Data:

--------

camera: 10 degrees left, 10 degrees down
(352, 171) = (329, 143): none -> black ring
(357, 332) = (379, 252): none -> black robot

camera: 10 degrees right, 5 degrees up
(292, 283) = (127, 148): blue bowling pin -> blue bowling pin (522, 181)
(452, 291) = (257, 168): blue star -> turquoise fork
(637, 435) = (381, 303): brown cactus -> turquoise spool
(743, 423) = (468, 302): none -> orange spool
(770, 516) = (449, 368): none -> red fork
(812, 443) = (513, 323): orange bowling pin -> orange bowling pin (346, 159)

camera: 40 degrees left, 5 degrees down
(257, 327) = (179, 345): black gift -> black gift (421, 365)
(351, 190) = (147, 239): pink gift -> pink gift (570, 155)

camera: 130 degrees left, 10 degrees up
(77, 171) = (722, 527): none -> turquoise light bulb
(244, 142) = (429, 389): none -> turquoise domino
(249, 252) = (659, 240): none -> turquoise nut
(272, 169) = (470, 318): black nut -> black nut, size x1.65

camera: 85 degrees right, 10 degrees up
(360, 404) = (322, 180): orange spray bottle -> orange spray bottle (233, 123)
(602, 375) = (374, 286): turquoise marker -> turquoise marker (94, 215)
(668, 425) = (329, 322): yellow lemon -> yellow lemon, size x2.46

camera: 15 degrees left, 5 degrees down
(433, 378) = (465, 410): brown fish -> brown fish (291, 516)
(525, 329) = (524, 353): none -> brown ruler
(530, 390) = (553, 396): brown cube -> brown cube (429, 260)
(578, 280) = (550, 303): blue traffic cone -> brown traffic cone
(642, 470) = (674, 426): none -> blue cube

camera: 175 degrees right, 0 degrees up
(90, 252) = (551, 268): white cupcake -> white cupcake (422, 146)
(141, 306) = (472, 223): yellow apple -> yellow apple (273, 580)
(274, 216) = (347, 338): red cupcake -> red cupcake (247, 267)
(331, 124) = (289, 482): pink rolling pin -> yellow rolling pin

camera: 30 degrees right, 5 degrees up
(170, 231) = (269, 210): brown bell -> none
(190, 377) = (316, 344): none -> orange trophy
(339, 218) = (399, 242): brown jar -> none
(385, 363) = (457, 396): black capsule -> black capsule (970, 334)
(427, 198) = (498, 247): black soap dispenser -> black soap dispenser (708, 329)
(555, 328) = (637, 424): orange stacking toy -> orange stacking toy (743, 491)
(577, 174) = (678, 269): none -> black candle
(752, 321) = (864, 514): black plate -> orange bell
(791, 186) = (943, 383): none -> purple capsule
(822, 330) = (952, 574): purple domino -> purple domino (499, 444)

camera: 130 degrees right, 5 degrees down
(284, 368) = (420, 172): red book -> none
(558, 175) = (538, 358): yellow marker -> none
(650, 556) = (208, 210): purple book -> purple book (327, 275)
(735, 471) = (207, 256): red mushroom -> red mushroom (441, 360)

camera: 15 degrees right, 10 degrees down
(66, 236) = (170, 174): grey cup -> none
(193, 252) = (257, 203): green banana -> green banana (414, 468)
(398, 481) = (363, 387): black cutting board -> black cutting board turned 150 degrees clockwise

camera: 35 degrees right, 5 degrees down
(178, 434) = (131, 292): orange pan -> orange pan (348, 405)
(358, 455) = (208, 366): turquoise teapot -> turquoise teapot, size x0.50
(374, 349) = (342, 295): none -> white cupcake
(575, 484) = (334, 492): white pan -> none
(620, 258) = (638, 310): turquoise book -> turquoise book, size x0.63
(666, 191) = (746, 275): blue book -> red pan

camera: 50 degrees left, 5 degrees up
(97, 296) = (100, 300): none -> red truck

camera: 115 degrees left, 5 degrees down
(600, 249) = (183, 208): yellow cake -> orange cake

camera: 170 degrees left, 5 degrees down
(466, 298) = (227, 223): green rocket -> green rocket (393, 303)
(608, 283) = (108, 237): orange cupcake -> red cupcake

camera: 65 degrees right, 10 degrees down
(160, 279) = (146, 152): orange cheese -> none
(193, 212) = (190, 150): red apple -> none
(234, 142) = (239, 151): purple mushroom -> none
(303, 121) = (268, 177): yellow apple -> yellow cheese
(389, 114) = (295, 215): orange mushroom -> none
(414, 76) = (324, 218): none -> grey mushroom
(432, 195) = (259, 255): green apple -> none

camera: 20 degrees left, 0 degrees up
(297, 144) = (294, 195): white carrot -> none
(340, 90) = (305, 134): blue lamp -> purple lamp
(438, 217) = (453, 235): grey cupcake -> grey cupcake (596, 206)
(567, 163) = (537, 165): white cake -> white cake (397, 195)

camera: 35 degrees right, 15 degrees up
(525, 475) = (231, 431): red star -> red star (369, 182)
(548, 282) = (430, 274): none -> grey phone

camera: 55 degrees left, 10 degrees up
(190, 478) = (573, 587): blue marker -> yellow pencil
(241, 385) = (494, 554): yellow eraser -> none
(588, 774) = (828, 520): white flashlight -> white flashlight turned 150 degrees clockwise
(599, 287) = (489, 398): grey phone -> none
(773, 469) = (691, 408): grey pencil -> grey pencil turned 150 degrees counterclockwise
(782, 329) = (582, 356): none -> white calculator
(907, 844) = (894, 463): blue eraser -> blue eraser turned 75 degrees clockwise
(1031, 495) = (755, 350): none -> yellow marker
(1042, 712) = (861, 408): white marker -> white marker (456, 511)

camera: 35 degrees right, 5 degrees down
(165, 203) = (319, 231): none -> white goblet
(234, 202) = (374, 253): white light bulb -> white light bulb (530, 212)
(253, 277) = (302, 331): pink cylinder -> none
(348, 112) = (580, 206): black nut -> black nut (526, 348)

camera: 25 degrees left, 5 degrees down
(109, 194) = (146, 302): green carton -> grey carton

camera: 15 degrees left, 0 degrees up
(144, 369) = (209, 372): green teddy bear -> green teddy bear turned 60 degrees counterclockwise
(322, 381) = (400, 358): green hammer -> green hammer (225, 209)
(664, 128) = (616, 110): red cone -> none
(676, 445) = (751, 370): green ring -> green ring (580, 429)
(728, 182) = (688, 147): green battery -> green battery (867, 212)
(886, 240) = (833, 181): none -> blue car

--------

Task to complete:
Among the lines above, find the one with "camera: 170 degrees left, 5 degrees down" and the one with "(907, 844) = (894, 463): blue". Quote both and everything between them, exactly.

Reply:
camera: 170 degrees left, 5 degrees down
(466, 298) = (227, 223): green rocket -> green rocket (393, 303)
(608, 283) = (108, 237): orange cupcake -> red cupcake

camera: 65 degrees right, 10 degrees down
(160, 279) = (146, 152): orange cheese -> none
(193, 212) = (190, 150): red apple -> none
(234, 142) = (239, 151): purple mushroom -> none
(303, 121) = (268, 177): yellow apple -> yellow cheese
(389, 114) = (295, 215): orange mushroom -> none
(414, 76) = (324, 218): none -> grey mushroom
(432, 195) = (259, 255): green apple -> none

camera: 20 degrees left, 0 degrees up
(297, 144) = (294, 195): white carrot -> none
(340, 90) = (305, 134): blue lamp -> purple lamp
(438, 217) = (453, 235): grey cupcake -> grey cupcake (596, 206)
(567, 163) = (537, 165): white cake -> white cake (397, 195)

camera: 35 degrees right, 15 degrees up
(525, 475) = (231, 431): red star -> red star (369, 182)
(548, 282) = (430, 274): none -> grey phone

camera: 55 degrees left, 10 degrees up
(190, 478) = (573, 587): blue marker -> yellow pencil
(241, 385) = (494, 554): yellow eraser -> none
(588, 774) = (828, 520): white flashlight -> white flashlight turned 150 degrees clockwise
(599, 287) = (489, 398): grey phone -> none
(773, 469) = (691, 408): grey pencil -> grey pencil turned 150 degrees counterclockwise
(782, 329) = (582, 356): none -> white calculator
(907, 844) = (894, 463): blue eraser -> blue eraser turned 75 degrees clockwise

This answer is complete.